◆ WHAT YOU WILL DO:
Every entry is to be restated exactly; pictures are not part of the copy.

◆ DATA EXCERPTS:
--- --- ---
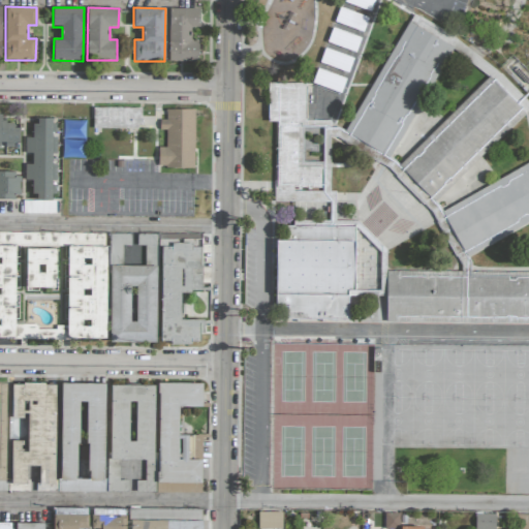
[(368,18),(340,7),(335,21),(363,32),(368,18)]
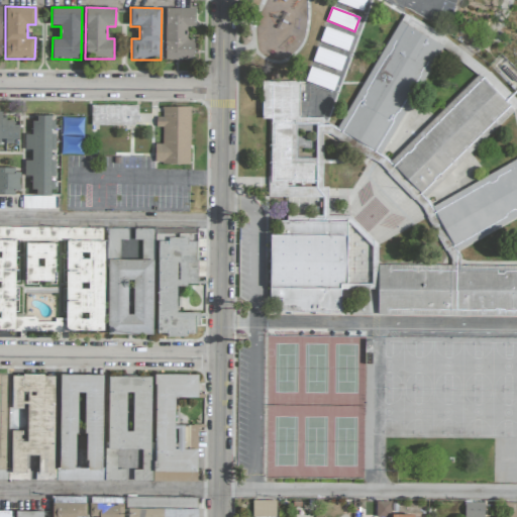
[(194,38),(187,38),(187,26),(195,26),(195,8),(166,8),(165,60),(194,61),(194,38)]
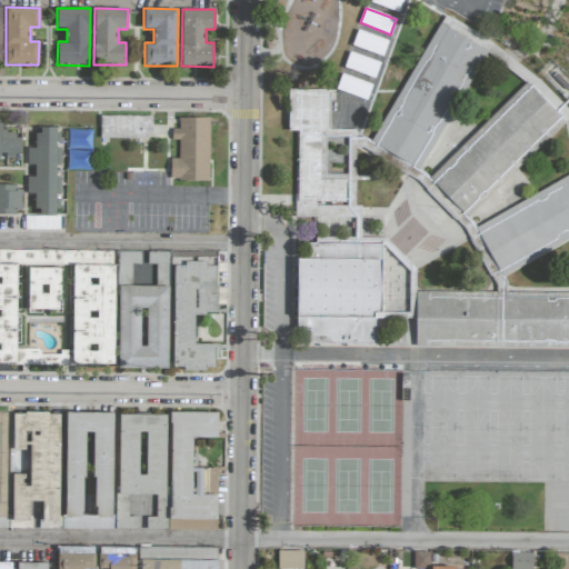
[(352,46),(382,57),(388,41),(358,30),(352,46)]
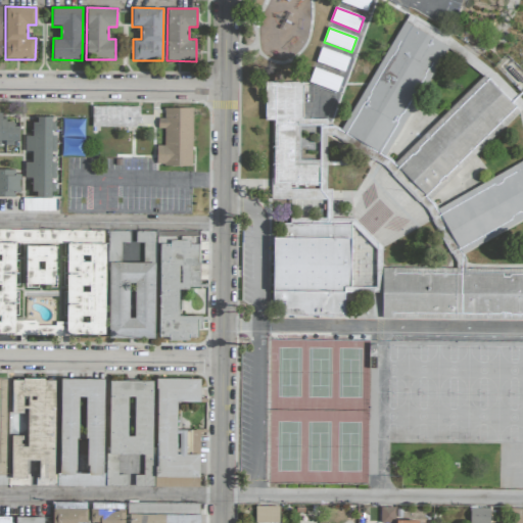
[(316,62),(344,72),(349,57),(321,48),(316,62)]
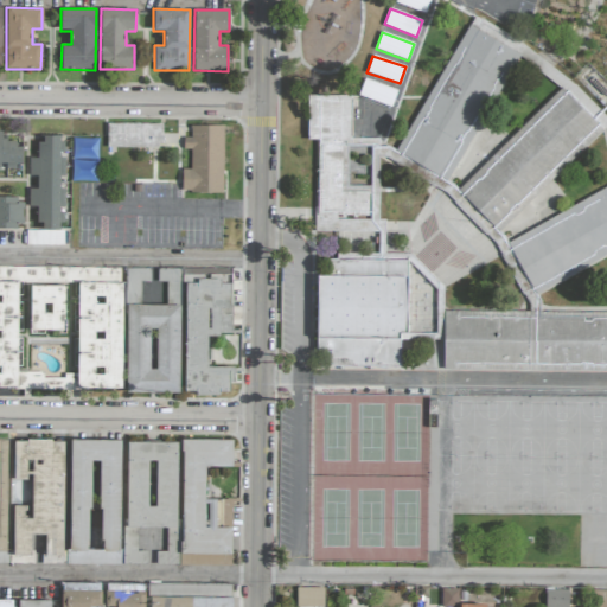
[(397,89),(364,80),(358,96),(393,106),(397,89)]
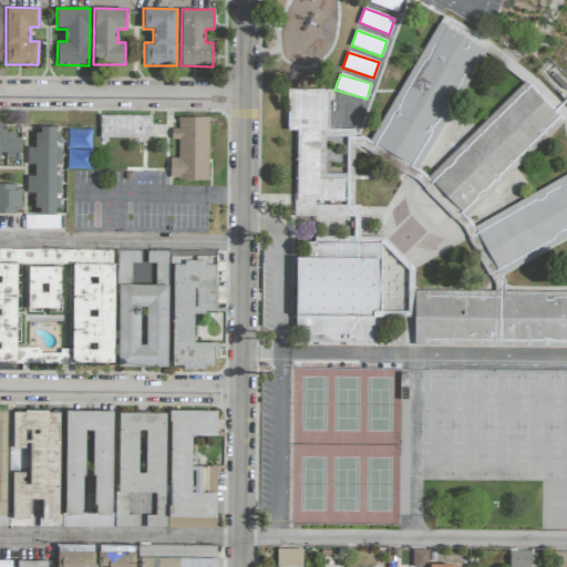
[(539,99),(540,98),(558,115),(565,109),(535,79),(527,86),(539,99)]
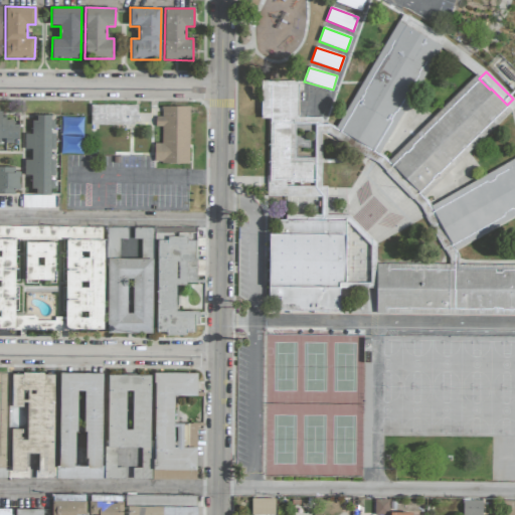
[(139,105),(91,105),(91,125),(139,125),(139,105)]
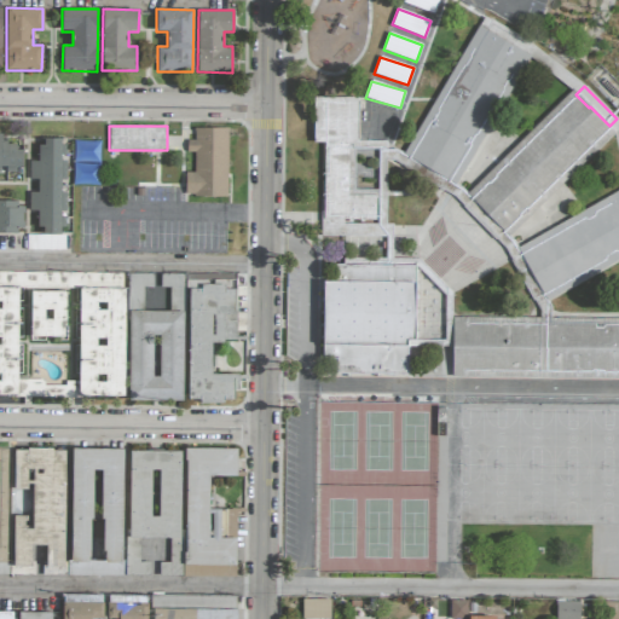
[(229,128),(195,128),(194,140),(186,140),(186,151),(195,152),(194,172),(185,172),(185,196),(227,197),(229,128)]
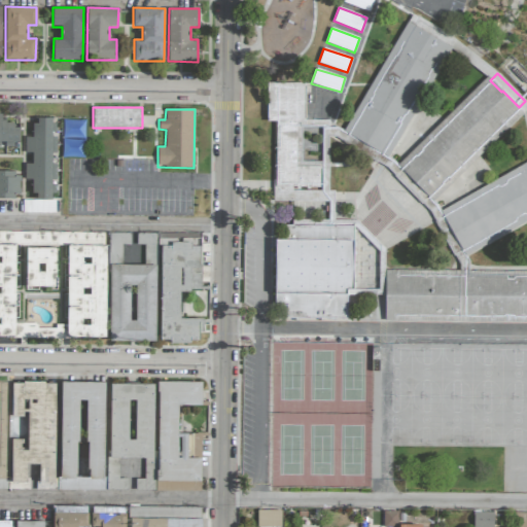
[(0,144),(19,145),(19,124),(2,124),(2,114),(0,113),(0,144)]
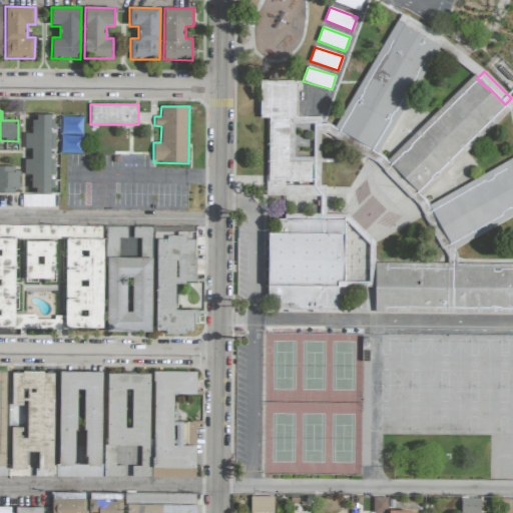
[(51,115),(32,114),(31,133),(24,133),(24,148),(30,148),(30,159),(24,159),(24,175),(32,175),(31,193),(49,193),(51,115)]
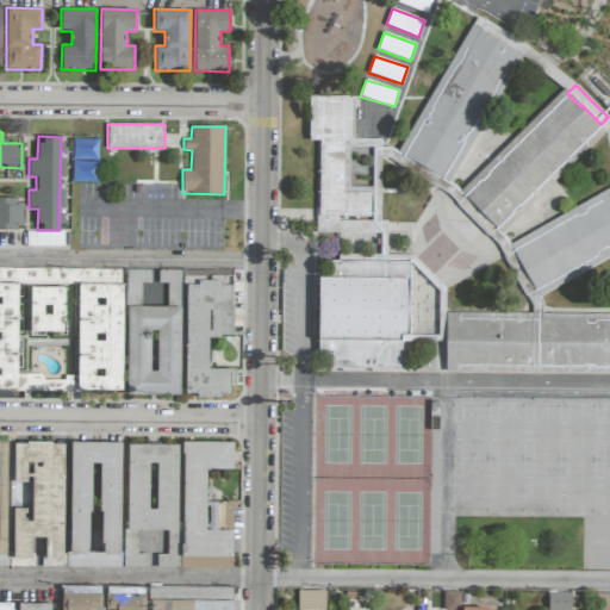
[(609,256),(609,187),(586,201),(591,210),(580,216),(589,230),(593,228),(605,248),(597,253),(602,261),(609,256)]
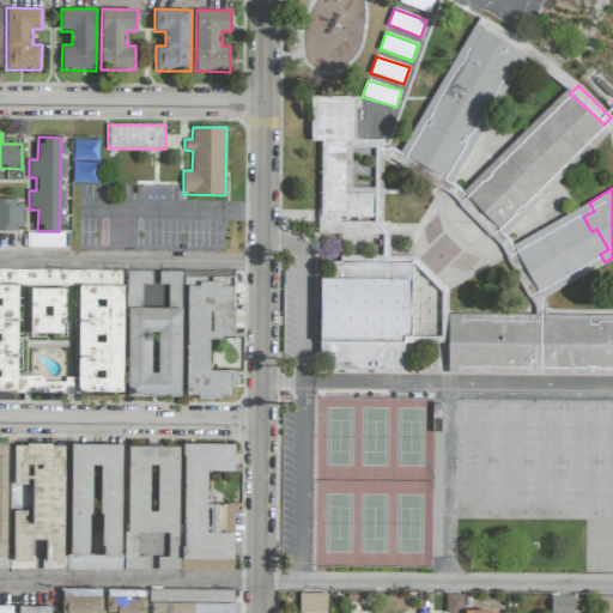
[(0,229),(24,229),(23,200),(0,200),(0,229)]
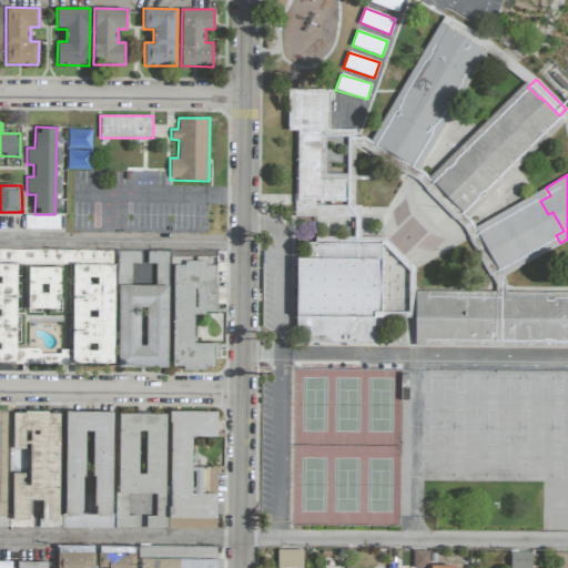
[(374,343),(374,312),(381,312),(381,239),(368,239),(368,243),(306,243),(306,257),(296,257),(296,331),(300,331),(300,343),(374,343)]
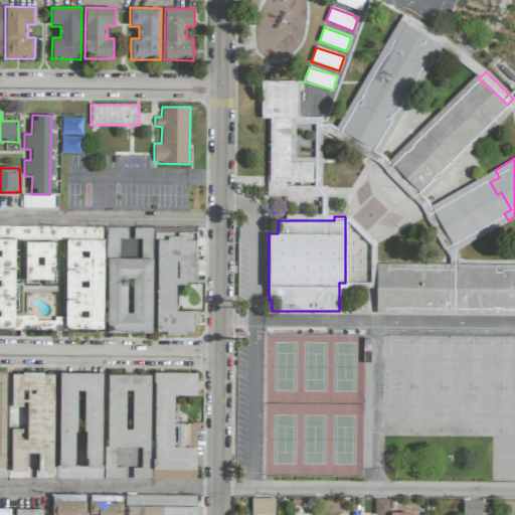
[(103,226),(0,226),(0,329),(15,329),(15,239),(102,239),(103,226)]
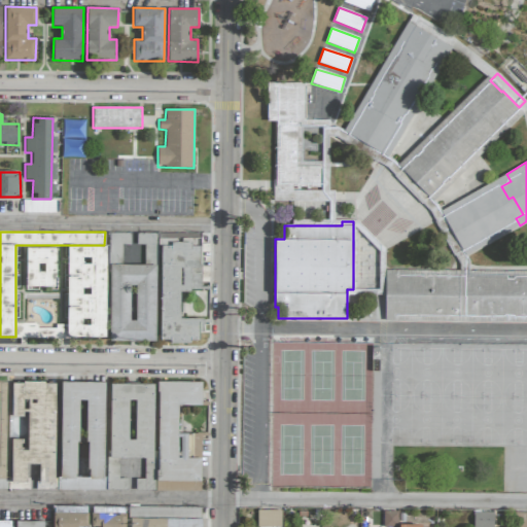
[(155,342),(156,265),(121,265),(123,244),(130,244),(130,233),(110,233),(109,341),(155,342)]
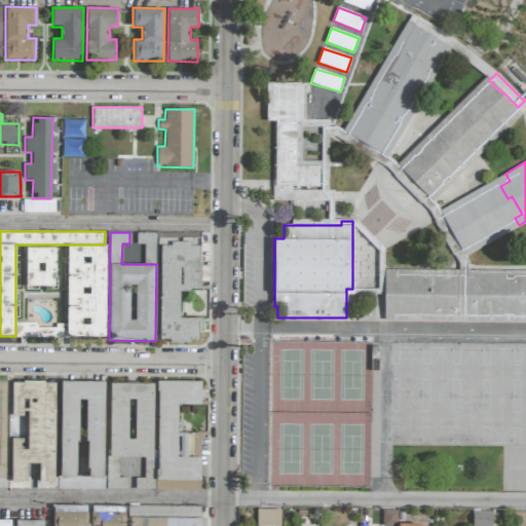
[(106,245),(67,245),(67,324),(55,324),(55,328),(37,328),(37,323),(15,323),(15,337),(106,337),(106,245)]
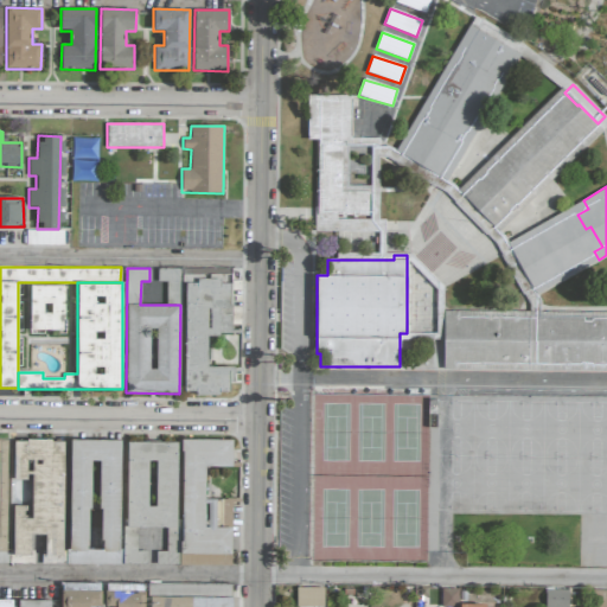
[(65,331),(66,286),(31,285),(30,330),(65,331)]
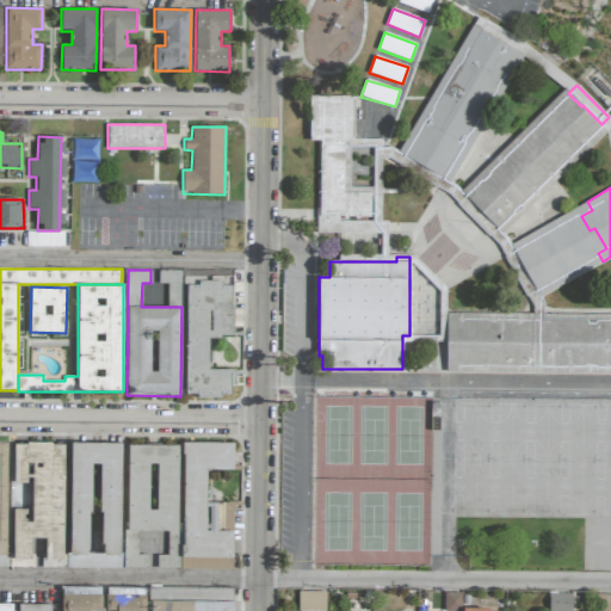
[(446,313),(445,344),(458,344),(457,365),(610,366),(610,315),(610,316),(610,314),(446,313)]
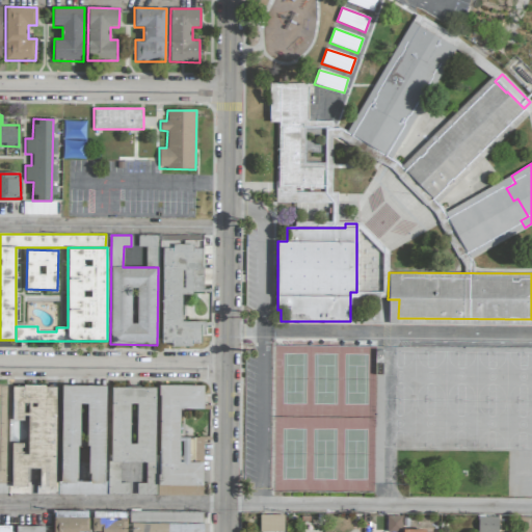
[(106,386),(61,384),(59,495),(105,496),(106,386)]
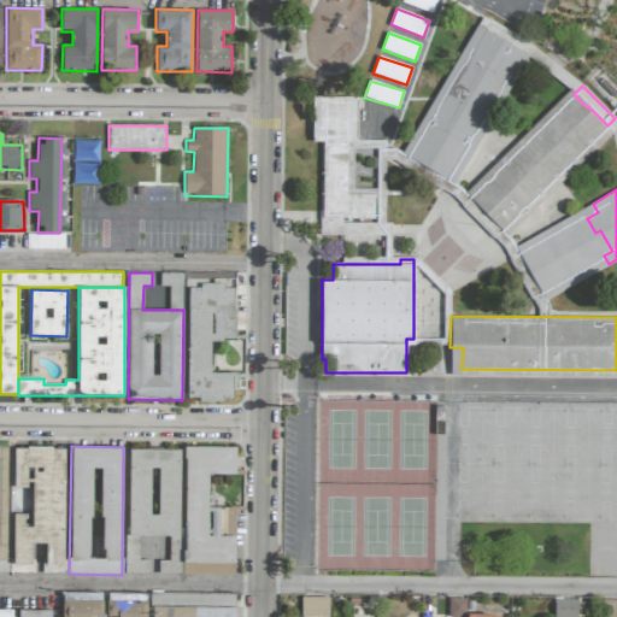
[(186,575),(235,575),(235,535),(219,535),(219,523),(224,523),(224,517),(234,517),(234,509),(209,509),(209,475),(236,474),(236,446),(184,447),(186,575)]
--- --- ---
◆ OUTPUT FOR THIS EXERCISE:
[(368,18),(340,7),(335,21),(363,32),(368,18)]
[(194,38),(187,38),(187,26),(195,26),(195,8),(166,8),(165,60),(194,61),(194,38)]
[(352,46),(382,57),(388,41),(358,30),(352,46)]
[(316,62),(344,72),(349,57),(321,48),(316,62)]
[(397,89),(364,80),(358,96),(393,106),(397,89)]
[(539,99),(540,98),(558,115),(565,109),(535,79),(527,86),(539,99)]
[(139,105),(91,105),(91,125),(139,125),(139,105)]
[(229,128),(195,128),(194,140),(186,140),(186,151),(195,152),(194,172),(185,172),(185,196),(227,197),(229,128)]
[(0,144),(19,145),(19,124),(2,124),(2,114),(0,113),(0,144)]
[(51,115),(32,114),(31,133),(24,133),(24,148),(30,148),(30,159),(24,159),(24,175),(32,175),(31,193),(49,193),(51,115)]
[(609,256),(609,187),(586,201),(591,210),(580,216),(589,230),(593,228),(605,248),(597,253),(602,261),(609,256)]
[(0,229),(24,229),(23,200),(0,200),(0,229)]
[(374,343),(374,312),(381,312),(381,239),(368,239),(368,243),(306,243),(306,257),(296,257),(296,331),(300,331),(300,343),(374,343)]
[(103,226),(0,226),(0,329),(15,329),(15,239),(102,239),(103,226)]
[(155,342),(156,265),(121,265),(123,244),(130,244),(130,233),(110,233),(109,341),(155,342)]
[(106,245),(67,245),(67,324),(55,324),(55,328),(37,328),(37,323),(15,323),(15,337),(106,337),(106,245)]
[(65,331),(66,286),(31,285),(30,330),(65,331)]
[(446,313),(445,344),(458,344),(457,365),(610,366),(610,315),(610,316),(610,314),(446,313)]
[(106,386),(61,384),(59,495),(105,496),(106,386)]
[(186,575),(235,575),(235,535),(219,535),(219,523),(224,523),(224,517),(234,517),(234,509),(209,509),(209,475),(236,474),(236,446),(184,447),(186,575)]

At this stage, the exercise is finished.